### EXERCISE DATA

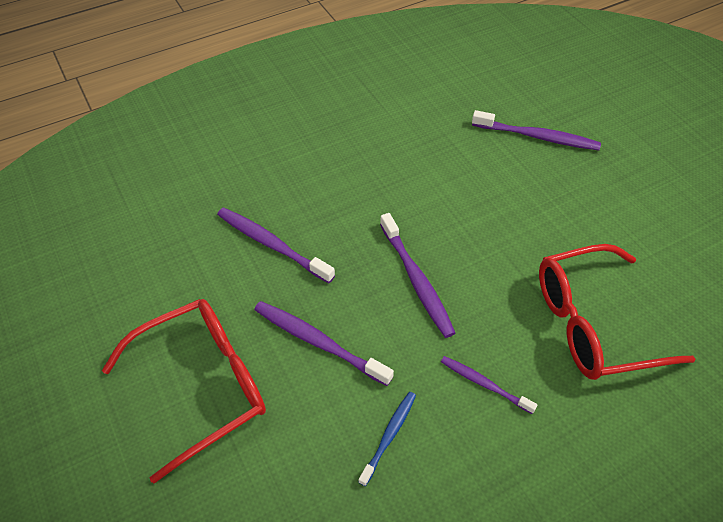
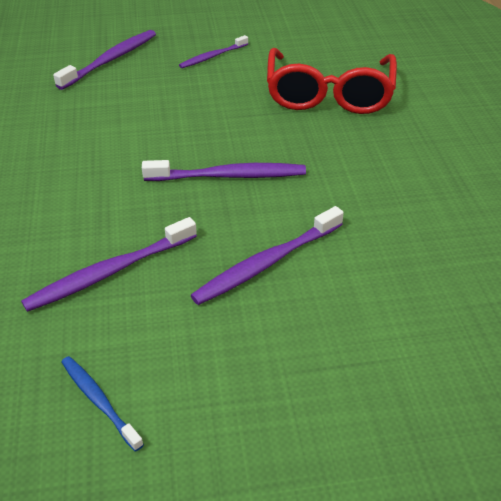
camera: 70 degrees left, 10 degrees down
(203, 385) = (278, 376): red glasses -> none
(389, 435) = (394, 238): blue toothbrush -> blue toothbrush (99, 401)
(484, 384) = (362, 167): purple toothbrush -> purple toothbrush (212, 57)

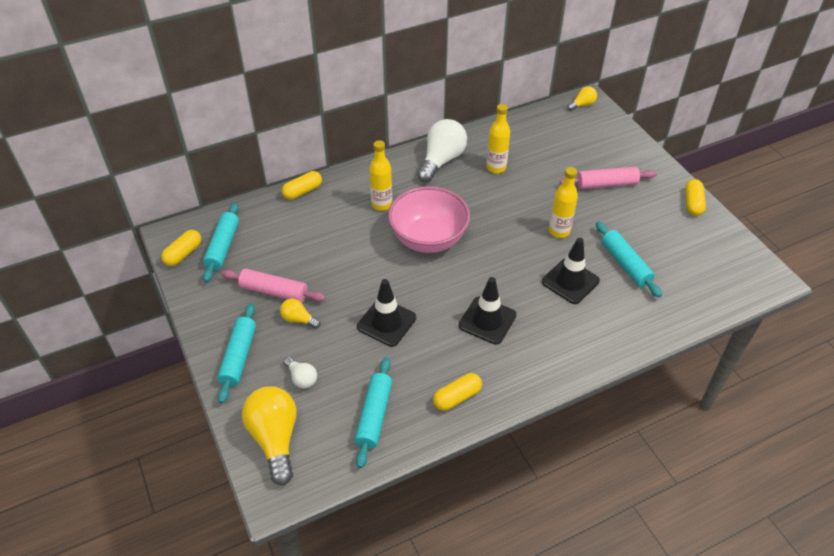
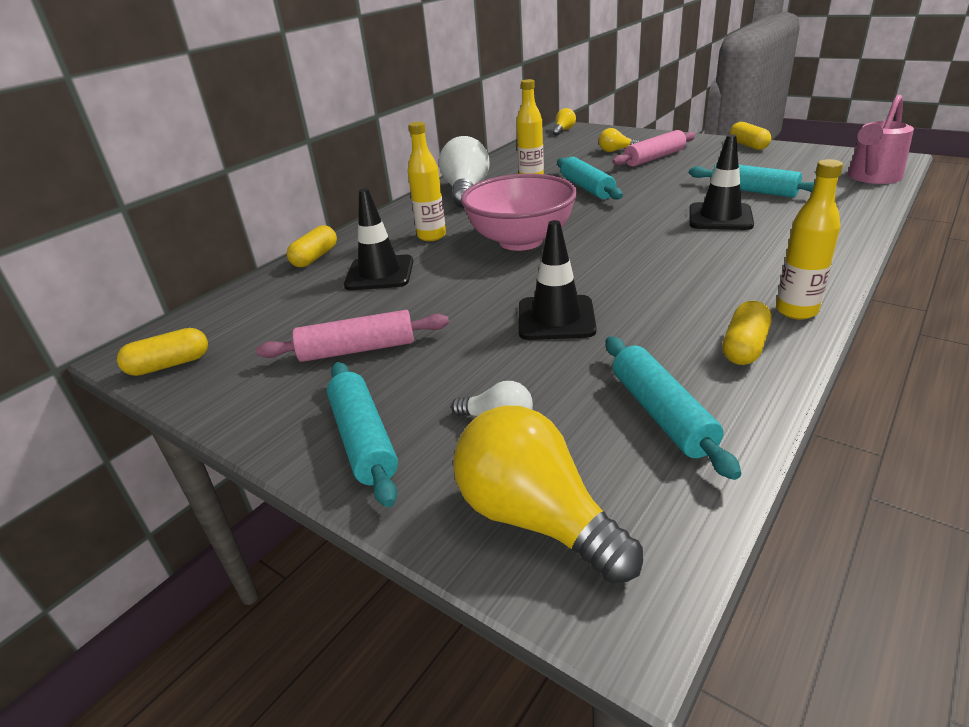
camera: 25 degrees left, 15 degrees down
(183, 254) = (169, 365): yellow capsule -> yellow capsule turned 60 degrees clockwise
(223, 247) = (234, 337): turquoise rolling pin -> turquoise rolling pin (587, 188)
(298, 319) = (425, 362): yellow light bulb -> yellow light bulb (615, 151)
(487, 320) = (678, 272): black traffic cone -> black traffic cone (379, 273)
(559, 231) = (655, 193): yellow bottle -> yellow bottle (796, 311)
(725, 294) = (871, 178): none -> pink watering can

######

* AIM OF THE EXERCISE:
Print the records exactly and omit all pictures.

* WRITTEN SOLUTION:
camera: 70 degrees left, 10 degrees down
(203, 385) = (278, 376): red glasses -> none
(389, 435) = (394, 238): blue toothbrush -> blue toothbrush (99, 401)
(484, 384) = (362, 167): purple toothbrush -> purple toothbrush (212, 57)

camera: 25 degrees left, 15 degrees down
(183, 254) = (169, 365): yellow capsule -> yellow capsule turned 60 degrees clockwise
(223, 247) = (234, 337): turquoise rolling pin -> turquoise rolling pin (587, 188)
(298, 319) = (425, 362): yellow light bulb -> yellow light bulb (615, 151)
(487, 320) = (678, 272): black traffic cone -> black traffic cone (379, 273)
(559, 231) = (655, 193): yellow bottle -> yellow bottle (796, 311)
(725, 294) = (871, 178): none -> pink watering can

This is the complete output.